--- Task statement ---
Please update the lines in the records from the line with "1: 6:29 -> 6:33" up to and including the end of the records, replacing "19:47" with "19:49" and keeping everything else unchanged. Leave the pictures out of your answer.

------ Supplied material

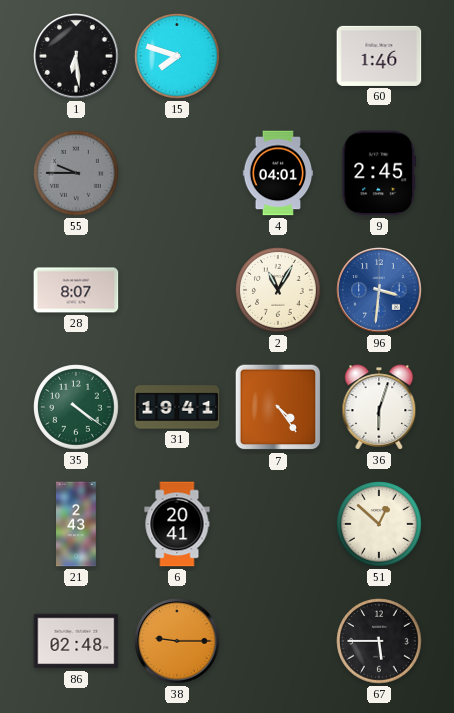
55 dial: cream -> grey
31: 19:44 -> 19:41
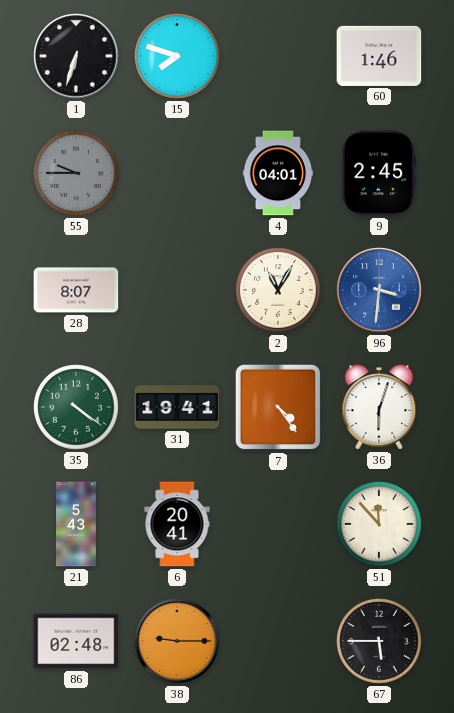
1: 6:29 -> 6:33
21: 2:43 -> 5:43
51: 12:52 -> 11:53
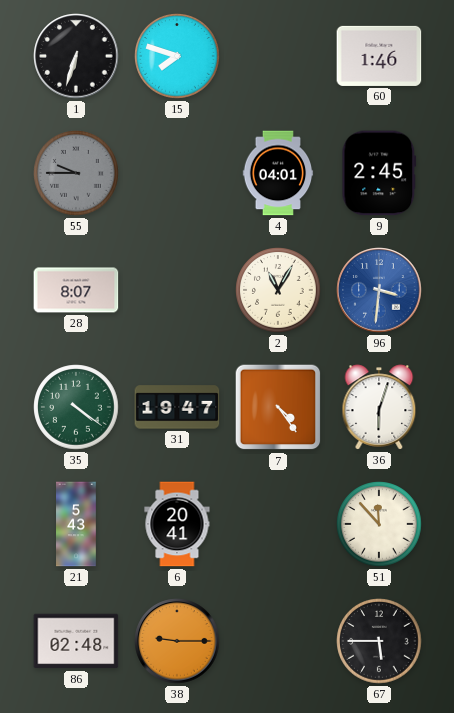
31: 19:41 -> 19:47
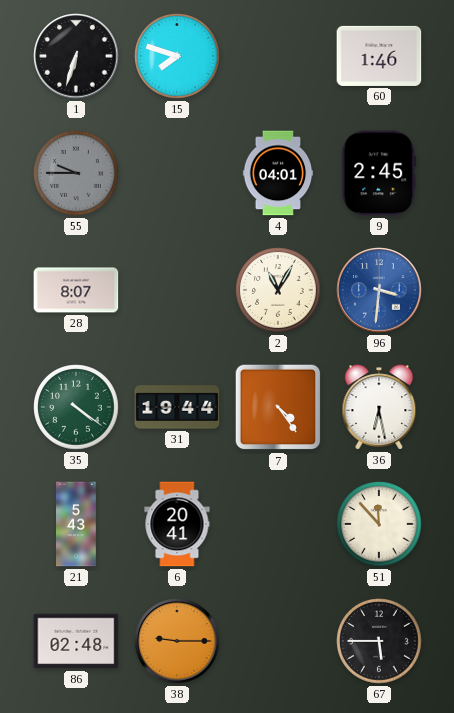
31: 19:47 -> 19:44
36: 6:03 -> 6:28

------------

--- Reply to the task ---
1: 6:29 -> 6:33
21: 2:43 -> 5:43
51: 12:52 -> 11:53
31: 19:41 -> 19:49
31: 19:49 -> 19:44
36: 6:03 -> 6:28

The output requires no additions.